# WHAT THE TASK REQUIRES:
Go through the lines below and retype each one exactly.

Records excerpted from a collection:

........

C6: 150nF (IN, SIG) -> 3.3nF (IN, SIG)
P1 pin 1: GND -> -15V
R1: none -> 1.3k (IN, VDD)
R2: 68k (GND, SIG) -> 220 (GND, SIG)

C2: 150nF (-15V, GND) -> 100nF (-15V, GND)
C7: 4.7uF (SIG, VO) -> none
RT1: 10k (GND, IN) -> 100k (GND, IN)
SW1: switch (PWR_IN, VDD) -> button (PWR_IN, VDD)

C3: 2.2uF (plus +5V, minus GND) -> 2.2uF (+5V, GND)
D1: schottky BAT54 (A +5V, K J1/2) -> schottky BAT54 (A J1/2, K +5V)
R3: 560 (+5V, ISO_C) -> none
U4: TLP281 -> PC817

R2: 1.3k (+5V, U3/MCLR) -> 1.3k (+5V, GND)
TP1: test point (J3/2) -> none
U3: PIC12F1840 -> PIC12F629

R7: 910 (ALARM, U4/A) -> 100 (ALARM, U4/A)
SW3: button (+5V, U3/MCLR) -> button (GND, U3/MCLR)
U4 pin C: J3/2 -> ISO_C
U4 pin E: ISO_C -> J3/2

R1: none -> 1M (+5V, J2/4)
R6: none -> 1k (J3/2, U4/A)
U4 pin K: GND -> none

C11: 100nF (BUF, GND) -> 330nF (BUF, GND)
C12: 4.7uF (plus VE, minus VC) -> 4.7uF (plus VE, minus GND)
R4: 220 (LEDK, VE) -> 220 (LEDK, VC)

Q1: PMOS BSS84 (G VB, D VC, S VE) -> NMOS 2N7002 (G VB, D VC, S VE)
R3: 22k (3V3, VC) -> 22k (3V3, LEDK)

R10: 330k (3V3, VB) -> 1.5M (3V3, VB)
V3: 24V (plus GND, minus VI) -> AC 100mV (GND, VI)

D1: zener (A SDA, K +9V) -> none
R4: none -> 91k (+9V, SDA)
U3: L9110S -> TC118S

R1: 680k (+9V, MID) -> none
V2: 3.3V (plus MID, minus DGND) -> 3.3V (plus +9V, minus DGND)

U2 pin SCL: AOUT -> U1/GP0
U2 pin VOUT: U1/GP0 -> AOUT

........

# FINISHED EXERCISE:
C6: 150nF (IN, SIG) -> 3.3nF (IN, SIG)
P1 pin 1: GND -> -15V
R1: none -> 1.3k (IN, VDD)
R2: 68k (GND, SIG) -> 220 (GND, SIG)

C2: 150nF (-15V, GND) -> 100nF (-15V, GND)
C7: 4.7uF (SIG, VO) -> none
RT1: 10k (GND, IN) -> 100k (GND, IN)
SW1: switch (PWR_IN, VDD) -> button (PWR_IN, VDD)

C3: 2.2uF (plus +5V, minus GND) -> 2.2uF (+5V, GND)
D1: schottky BAT54 (A +5V, K J1/2) -> schottky BAT54 (A J1/2, K +5V)
R3: 560 (+5V, ISO_C) -> none
U4: TLP281 -> PC817

R2: 1.3k (+5V, U3/MCLR) -> 1.3k (+5V, GND)
TP1: test point (J3/2) -> none
U3: PIC12F1840 -> PIC12F629

R7: 910 (ALARM, U4/A) -> 100 (ALARM, U4/A)
SW3: button (+5V, U3/MCLR) -> button (GND, U3/MCLR)
U4 pin C: J3/2 -> ISO_C
U4 pin E: ISO_C -> J3/2

R1: none -> 1M (+5V, J2/4)
R6: none -> 1k (J3/2, U4/A)
U4 pin K: GND -> none

C11: 100nF (BUF, GND) -> 330nF (BUF, GND)
C12: 4.7uF (plus VE, minus VC) -> 4.7uF (plus VE, minus GND)
R4: 220 (LEDK, VE) -> 220 (LEDK, VC)

Q1: PMOS BSS84 (G VB, D VC, S VE) -> NMOS 2N7002 (G VB, D VC, S VE)
R3: 22k (3V3, VC) -> 22k (3V3, LEDK)

R10: 330k (3V3, VB) -> 1.5M (3V3, VB)
V3: 24V (plus GND, minus VI) -> AC 100mV (GND, VI)

D1: zener (A SDA, K +9V) -> none
R4: none -> 91k (+9V, SDA)
U3: L9110S -> TC118S

R1: 680k (+9V, MID) -> none
V2: 3.3V (plus MID, minus DGND) -> 3.3V (plus +9V, minus DGND)

U2 pin SCL: AOUT -> U1/GP0
U2 pin VOUT: U1/GP0 -> AOUT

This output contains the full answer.